[PROVIDED DATA — start]
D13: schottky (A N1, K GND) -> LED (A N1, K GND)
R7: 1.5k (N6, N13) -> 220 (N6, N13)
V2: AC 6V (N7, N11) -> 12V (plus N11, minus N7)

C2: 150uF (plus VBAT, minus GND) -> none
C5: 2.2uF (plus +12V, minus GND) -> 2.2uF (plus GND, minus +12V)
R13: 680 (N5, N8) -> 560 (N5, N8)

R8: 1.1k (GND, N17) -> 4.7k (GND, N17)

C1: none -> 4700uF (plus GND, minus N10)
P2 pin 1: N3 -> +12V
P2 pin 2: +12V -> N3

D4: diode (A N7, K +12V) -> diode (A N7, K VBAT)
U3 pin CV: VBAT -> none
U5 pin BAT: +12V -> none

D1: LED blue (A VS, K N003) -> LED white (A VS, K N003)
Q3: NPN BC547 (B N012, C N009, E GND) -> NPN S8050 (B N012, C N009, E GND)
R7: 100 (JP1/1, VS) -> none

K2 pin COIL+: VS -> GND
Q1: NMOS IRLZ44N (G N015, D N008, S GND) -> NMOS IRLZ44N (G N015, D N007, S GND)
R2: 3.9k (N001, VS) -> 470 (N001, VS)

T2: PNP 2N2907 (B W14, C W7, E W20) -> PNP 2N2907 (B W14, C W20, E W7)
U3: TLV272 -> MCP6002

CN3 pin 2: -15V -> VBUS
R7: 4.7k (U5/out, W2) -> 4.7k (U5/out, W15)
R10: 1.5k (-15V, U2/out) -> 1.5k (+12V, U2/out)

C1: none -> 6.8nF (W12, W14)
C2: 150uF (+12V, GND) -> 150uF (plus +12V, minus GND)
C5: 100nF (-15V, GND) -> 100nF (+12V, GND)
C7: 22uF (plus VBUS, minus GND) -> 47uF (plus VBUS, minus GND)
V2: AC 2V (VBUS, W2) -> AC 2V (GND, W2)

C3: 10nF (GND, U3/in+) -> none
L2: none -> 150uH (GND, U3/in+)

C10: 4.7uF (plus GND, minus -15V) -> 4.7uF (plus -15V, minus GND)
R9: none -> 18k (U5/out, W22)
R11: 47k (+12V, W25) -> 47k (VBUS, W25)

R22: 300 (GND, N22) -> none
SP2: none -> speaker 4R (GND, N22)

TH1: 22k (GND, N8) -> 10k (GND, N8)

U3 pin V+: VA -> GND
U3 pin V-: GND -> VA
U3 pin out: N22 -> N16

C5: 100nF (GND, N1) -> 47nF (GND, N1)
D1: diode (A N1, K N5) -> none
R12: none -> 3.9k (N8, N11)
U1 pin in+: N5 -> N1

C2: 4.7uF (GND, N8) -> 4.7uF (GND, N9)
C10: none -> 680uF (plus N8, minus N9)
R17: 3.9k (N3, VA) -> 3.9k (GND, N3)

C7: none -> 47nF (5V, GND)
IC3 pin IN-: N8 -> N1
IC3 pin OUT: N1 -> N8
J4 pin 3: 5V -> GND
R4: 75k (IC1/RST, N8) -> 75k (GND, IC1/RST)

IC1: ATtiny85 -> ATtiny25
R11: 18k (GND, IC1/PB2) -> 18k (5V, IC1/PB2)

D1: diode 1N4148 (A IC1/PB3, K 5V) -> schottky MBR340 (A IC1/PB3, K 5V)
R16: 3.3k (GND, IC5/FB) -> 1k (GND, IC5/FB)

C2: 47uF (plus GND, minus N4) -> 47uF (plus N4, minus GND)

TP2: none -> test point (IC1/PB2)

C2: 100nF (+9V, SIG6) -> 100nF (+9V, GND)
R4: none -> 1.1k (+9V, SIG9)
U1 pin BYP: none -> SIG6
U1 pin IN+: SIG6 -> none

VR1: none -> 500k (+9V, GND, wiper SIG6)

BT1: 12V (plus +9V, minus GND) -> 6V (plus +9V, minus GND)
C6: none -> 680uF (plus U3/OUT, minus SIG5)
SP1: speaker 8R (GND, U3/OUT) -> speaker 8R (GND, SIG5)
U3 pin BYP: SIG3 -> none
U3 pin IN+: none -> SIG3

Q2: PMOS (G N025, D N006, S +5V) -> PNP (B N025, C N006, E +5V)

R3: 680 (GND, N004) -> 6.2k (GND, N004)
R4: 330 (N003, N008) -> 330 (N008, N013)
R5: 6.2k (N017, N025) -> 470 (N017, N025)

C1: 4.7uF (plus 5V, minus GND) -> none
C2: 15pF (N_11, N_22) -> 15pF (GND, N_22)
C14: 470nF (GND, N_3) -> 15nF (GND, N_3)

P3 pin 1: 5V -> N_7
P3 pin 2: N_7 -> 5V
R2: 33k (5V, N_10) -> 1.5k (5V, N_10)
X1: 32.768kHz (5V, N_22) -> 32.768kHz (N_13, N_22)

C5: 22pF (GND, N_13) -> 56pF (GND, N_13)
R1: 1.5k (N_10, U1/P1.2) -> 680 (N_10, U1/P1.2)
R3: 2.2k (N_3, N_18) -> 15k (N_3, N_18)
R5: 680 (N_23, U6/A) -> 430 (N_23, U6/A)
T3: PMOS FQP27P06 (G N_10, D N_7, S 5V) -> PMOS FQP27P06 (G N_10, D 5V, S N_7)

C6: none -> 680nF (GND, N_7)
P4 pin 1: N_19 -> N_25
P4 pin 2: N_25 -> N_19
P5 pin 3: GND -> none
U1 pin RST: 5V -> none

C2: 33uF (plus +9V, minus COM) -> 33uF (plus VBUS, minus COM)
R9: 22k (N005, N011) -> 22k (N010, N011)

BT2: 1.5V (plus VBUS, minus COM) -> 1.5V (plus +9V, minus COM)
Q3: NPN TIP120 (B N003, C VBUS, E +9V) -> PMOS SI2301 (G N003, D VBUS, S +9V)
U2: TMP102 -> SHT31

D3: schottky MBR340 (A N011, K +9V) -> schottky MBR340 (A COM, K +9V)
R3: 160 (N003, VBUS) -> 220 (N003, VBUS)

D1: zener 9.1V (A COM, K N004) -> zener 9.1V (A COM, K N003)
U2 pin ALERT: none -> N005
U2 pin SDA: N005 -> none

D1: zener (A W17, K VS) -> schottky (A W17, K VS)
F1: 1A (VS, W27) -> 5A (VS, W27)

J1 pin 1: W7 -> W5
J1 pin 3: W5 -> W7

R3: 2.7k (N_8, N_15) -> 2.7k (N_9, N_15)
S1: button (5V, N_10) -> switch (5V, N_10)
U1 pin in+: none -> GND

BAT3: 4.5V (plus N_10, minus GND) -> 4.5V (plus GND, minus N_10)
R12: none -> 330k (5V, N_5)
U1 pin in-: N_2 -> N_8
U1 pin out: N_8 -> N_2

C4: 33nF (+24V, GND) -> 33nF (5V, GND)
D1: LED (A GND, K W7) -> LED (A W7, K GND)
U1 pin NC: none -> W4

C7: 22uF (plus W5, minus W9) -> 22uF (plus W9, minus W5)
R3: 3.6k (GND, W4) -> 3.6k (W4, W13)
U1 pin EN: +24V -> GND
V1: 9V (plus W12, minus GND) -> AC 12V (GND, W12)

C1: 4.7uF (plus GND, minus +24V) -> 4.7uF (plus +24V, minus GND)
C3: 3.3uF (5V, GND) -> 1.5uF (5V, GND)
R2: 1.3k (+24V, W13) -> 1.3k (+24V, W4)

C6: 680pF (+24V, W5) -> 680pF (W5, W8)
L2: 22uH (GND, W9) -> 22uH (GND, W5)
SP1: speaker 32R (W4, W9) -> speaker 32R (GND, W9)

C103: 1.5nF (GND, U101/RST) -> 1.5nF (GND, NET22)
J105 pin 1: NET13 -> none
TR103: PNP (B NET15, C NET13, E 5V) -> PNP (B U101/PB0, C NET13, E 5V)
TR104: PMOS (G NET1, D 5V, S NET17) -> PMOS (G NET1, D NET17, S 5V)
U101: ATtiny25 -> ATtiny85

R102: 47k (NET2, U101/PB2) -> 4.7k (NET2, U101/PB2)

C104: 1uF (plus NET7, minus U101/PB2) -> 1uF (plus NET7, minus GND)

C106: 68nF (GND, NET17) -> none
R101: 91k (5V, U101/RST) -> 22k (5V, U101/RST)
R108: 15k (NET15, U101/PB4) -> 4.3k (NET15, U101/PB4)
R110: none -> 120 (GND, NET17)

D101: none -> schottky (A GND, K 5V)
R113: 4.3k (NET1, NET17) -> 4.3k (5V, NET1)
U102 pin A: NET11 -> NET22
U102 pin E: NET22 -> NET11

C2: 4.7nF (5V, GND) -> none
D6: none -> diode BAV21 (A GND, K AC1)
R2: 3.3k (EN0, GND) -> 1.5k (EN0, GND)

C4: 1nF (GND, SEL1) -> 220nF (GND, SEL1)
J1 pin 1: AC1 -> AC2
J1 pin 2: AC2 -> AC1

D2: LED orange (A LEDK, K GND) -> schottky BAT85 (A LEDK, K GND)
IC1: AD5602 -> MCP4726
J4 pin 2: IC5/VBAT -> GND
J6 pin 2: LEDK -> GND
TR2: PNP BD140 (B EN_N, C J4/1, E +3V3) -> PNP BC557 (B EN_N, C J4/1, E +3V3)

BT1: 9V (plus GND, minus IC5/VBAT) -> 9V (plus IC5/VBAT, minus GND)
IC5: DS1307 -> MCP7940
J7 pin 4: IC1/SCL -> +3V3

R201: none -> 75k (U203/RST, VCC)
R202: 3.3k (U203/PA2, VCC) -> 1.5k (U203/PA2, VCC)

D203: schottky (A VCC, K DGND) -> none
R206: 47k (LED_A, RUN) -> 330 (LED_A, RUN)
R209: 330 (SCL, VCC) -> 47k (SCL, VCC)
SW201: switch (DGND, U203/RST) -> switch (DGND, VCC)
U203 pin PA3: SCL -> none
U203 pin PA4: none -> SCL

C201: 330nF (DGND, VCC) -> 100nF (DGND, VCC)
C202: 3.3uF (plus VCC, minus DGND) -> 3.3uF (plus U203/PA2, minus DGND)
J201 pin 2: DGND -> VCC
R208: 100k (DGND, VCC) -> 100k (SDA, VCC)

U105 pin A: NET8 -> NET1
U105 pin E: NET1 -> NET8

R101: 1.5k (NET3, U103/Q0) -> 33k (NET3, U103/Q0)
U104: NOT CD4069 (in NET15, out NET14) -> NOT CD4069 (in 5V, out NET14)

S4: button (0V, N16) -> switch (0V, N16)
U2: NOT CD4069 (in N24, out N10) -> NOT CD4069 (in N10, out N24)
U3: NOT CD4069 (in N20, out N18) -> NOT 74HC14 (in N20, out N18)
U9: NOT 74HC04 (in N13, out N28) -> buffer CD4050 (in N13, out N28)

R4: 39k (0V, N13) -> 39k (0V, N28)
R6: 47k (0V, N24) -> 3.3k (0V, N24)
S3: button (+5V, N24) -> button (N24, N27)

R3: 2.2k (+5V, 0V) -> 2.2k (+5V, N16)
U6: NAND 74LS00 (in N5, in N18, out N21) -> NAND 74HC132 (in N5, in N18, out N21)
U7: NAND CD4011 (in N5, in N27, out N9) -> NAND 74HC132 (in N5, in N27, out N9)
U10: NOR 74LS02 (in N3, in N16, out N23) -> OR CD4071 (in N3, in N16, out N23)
[PROVIDED DATA — finish]
◆ **WHAT THE TASK ASKS**:
When you reach the line with "TR104: PMOS (G" in the records above, start writing out lines exactly, and stop once the line with "R101: 91k (5V, U101/RST)" has been written; include nothing else.

◆ **YOUR RESPONSE**:
TR104: PMOS (G NET1, D 5V, S NET17) -> PMOS (G NET1, D NET17, S 5V)
U101: ATtiny25 -> ATtiny85

R102: 47k (NET2, U101/PB2) -> 4.7k (NET2, U101/PB2)

C104: 1uF (plus NET7, minus U101/PB2) -> 1uF (plus NET7, minus GND)

C106: 68nF (GND, NET17) -> none
R101: 91k (5V, U101/RST) -> 22k (5V, U101/RST)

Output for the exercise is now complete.